» Work to be completed:
Repeat every record exactly, omitting the pictures.

(Before and after counts)
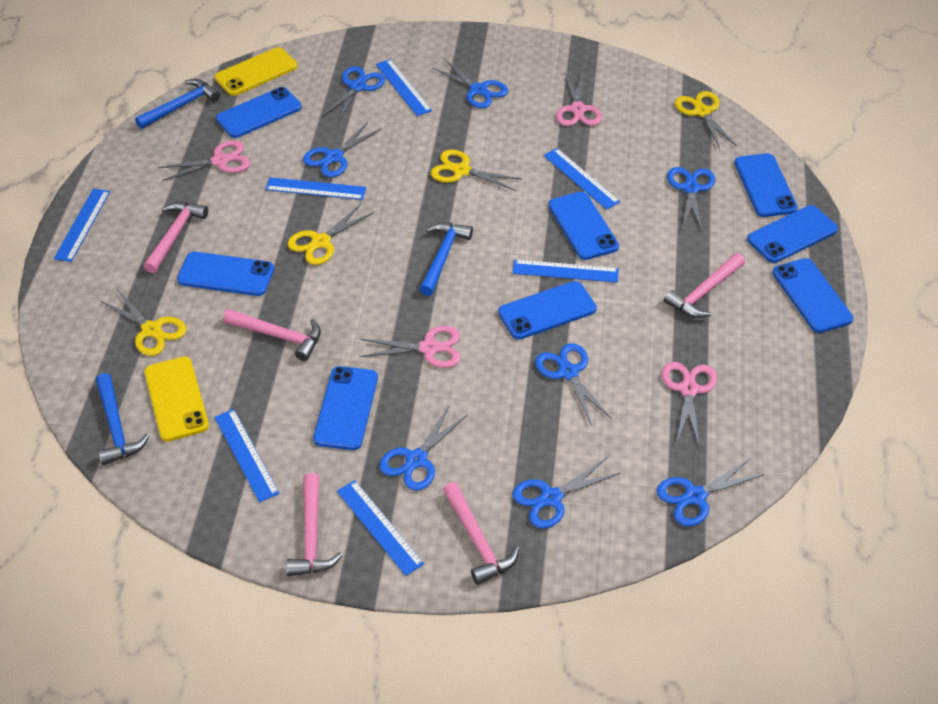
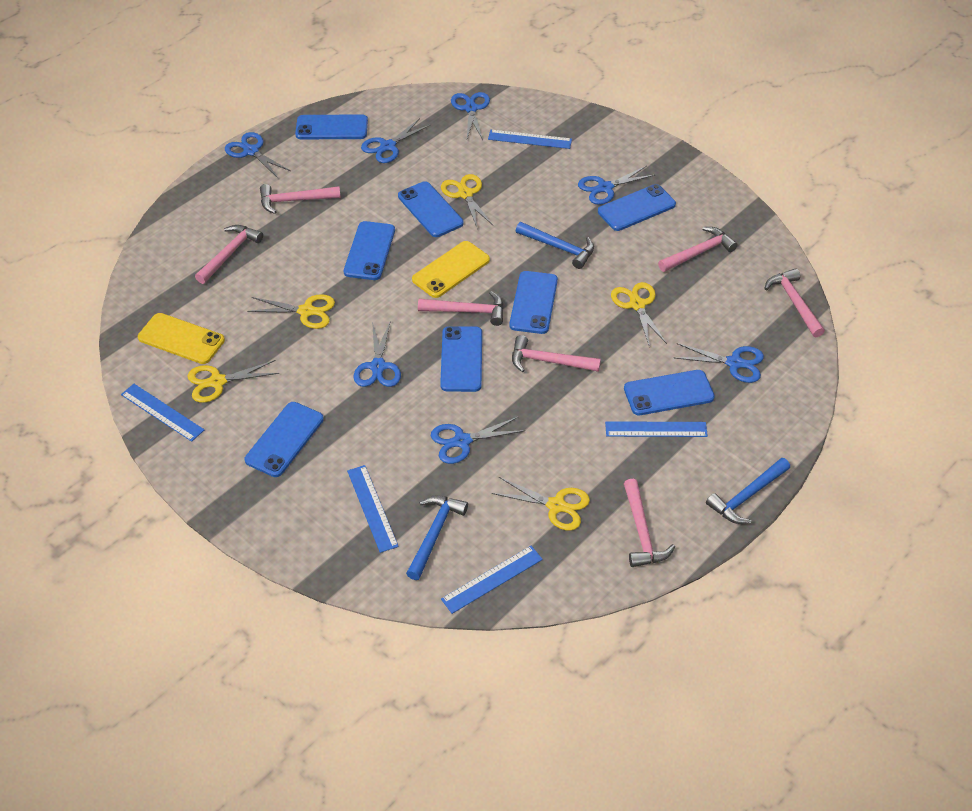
blue ruler: 7 -> 5
blue scissors: 8 -> 7
pink hammer: 5 -> 7
pink scissors: 4 -> 0
yellow scissors: 4 -> 5

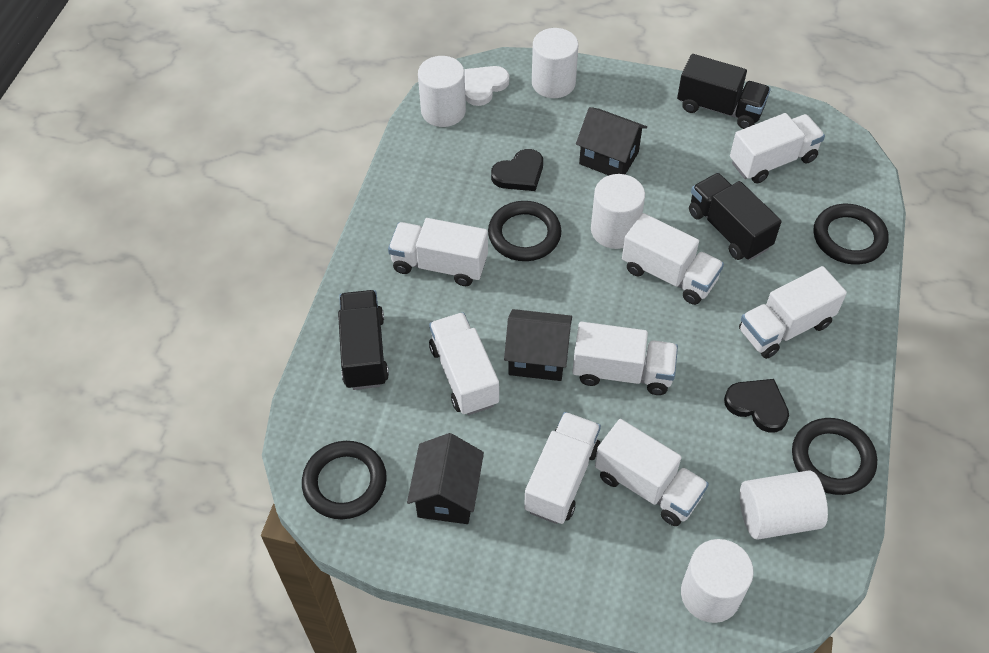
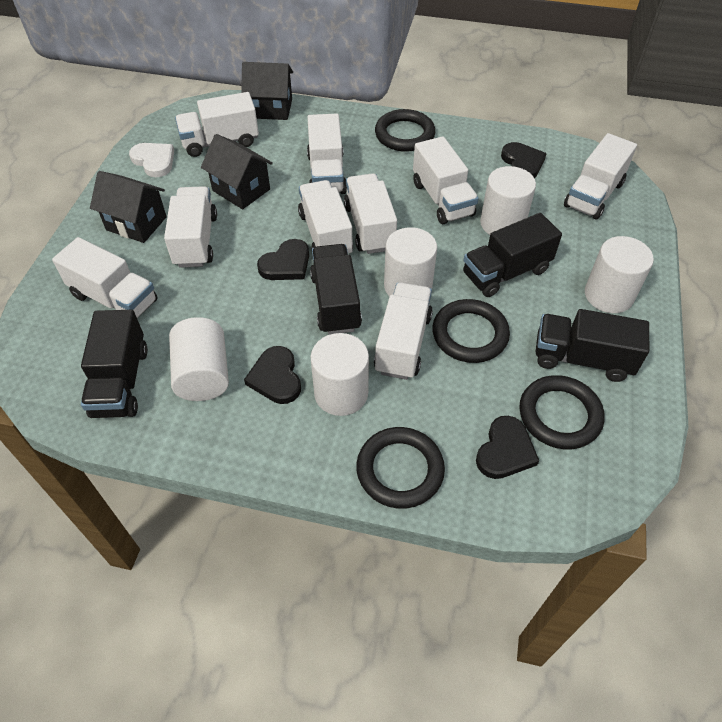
black heart: 2 -> 4
black truck: 3 -> 4
white truck: 8 -> 9

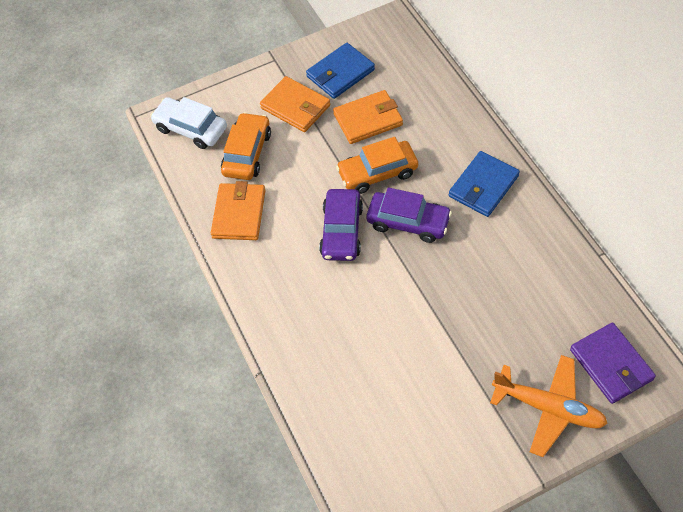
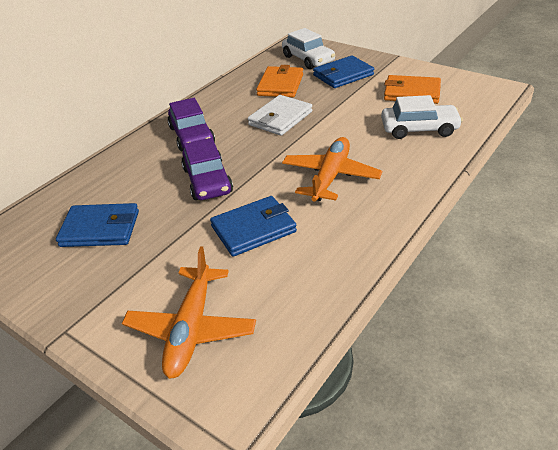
blue wallet: 2 -> 3
orange car: 2 -> 0
orange plane: 1 -> 2
orange wallet: 3 -> 2
purple wallet: 1 -> 0
white car: 1 -> 2
white wallet: 0 -> 1

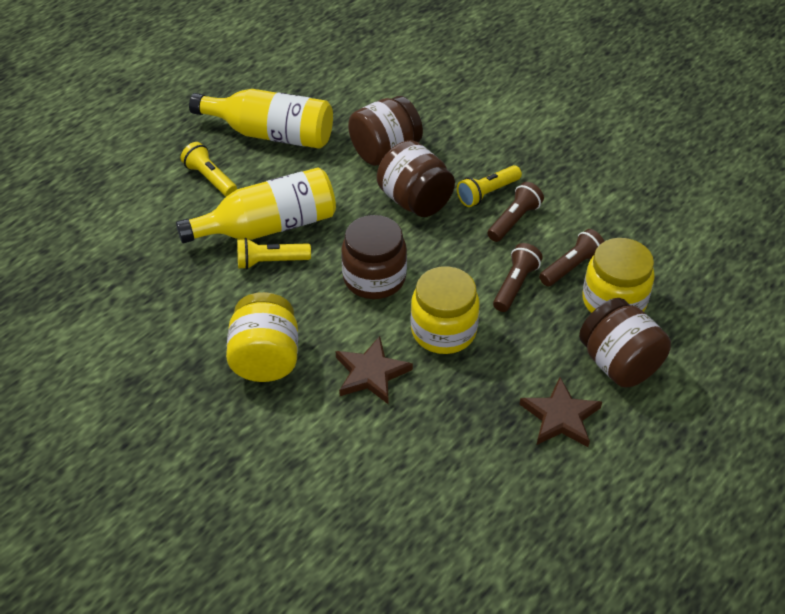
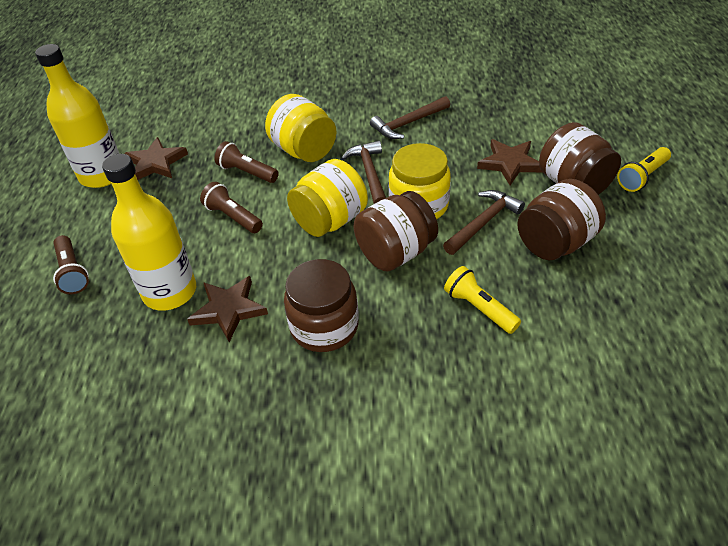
brown hammer: 0 -> 3
brown star: 2 -> 3
yellow flashlight: 3 -> 2

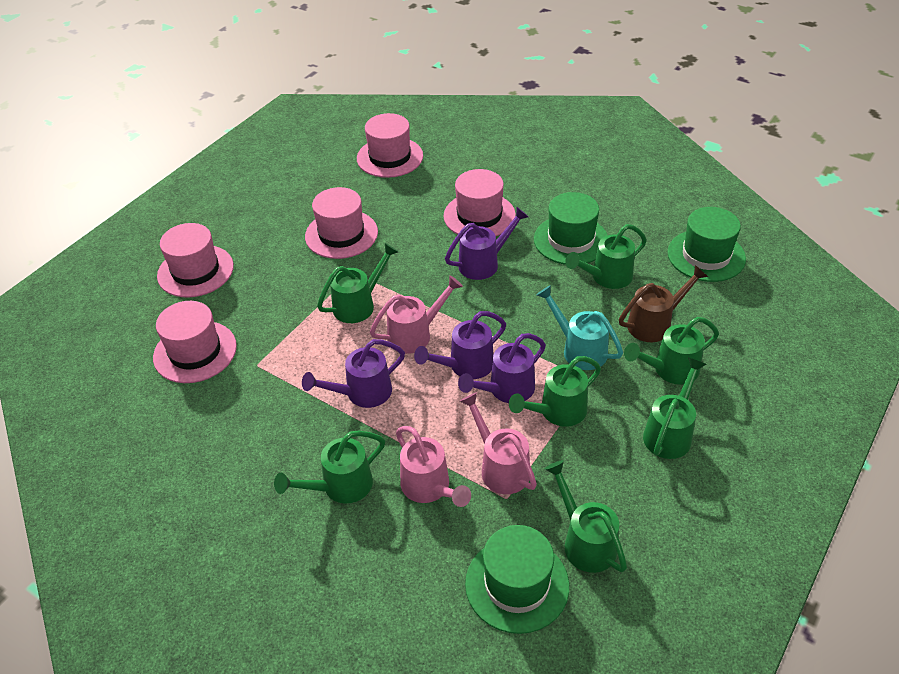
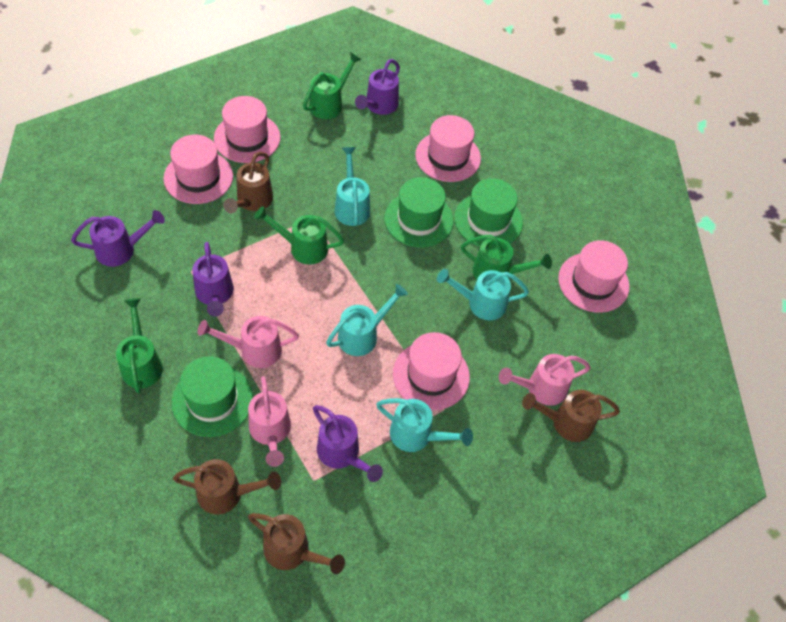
brown watering can: 1 -> 4
green watering can: 7 -> 4
turquoise watering can: 1 -> 4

» Result for this task:
blue ruler: 7 -> 5
blue scissors: 8 -> 7
pink hammer: 5 -> 7
pink scissors: 4 -> 0
yellow scissors: 4 -> 5

black heart: 2 -> 4
black truck: 3 -> 4
white truck: 8 -> 9

blue wallet: 2 -> 3
orange car: 2 -> 0
orange plane: 1 -> 2
orange wallet: 3 -> 2
purple wallet: 1 -> 0
white car: 1 -> 2
white wallet: 0 -> 1

brown hammer: 0 -> 3
brown star: 2 -> 3
yellow flashlight: 3 -> 2

brown watering can: 1 -> 4
green watering can: 7 -> 4
turquoise watering can: 1 -> 4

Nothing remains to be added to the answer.